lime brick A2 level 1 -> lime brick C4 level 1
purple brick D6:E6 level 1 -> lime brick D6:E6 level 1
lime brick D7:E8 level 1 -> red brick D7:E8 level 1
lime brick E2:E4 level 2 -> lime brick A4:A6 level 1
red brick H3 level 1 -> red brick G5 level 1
...
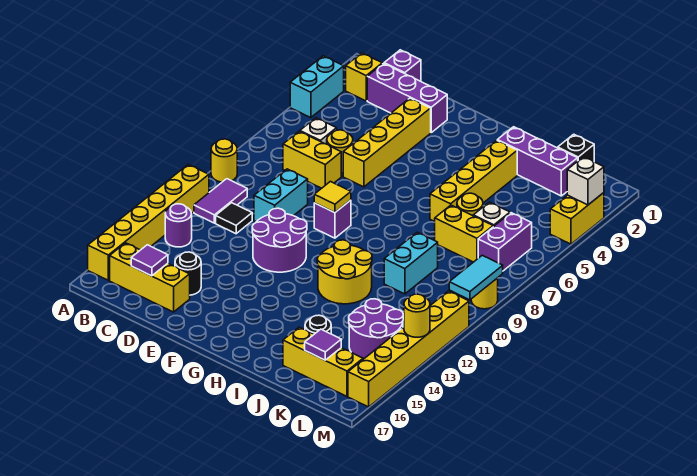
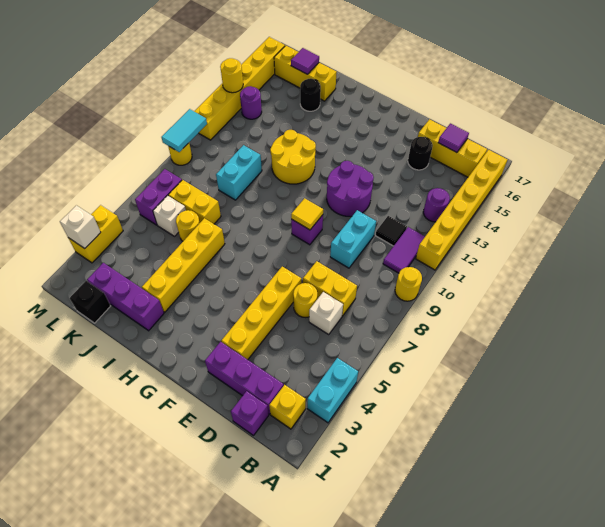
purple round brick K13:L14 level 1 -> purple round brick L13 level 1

— Required action —
From the material above, copy exactly the lines between the line holding "lime brick A2" and the line holding "red brick H3 level 1 -> red brick G5 level 1", inclusive, and only those.

— Written solution —
lime brick A2 level 1 -> lime brick C4 level 1
purple brick D6:E6 level 1 -> lime brick D6:E6 level 1
lime brick D7:E8 level 1 -> red brick D7:E8 level 1
lime brick E2:E4 level 2 -> lime brick A4:A6 level 1
red brick H3 level 1 -> red brick G5 level 1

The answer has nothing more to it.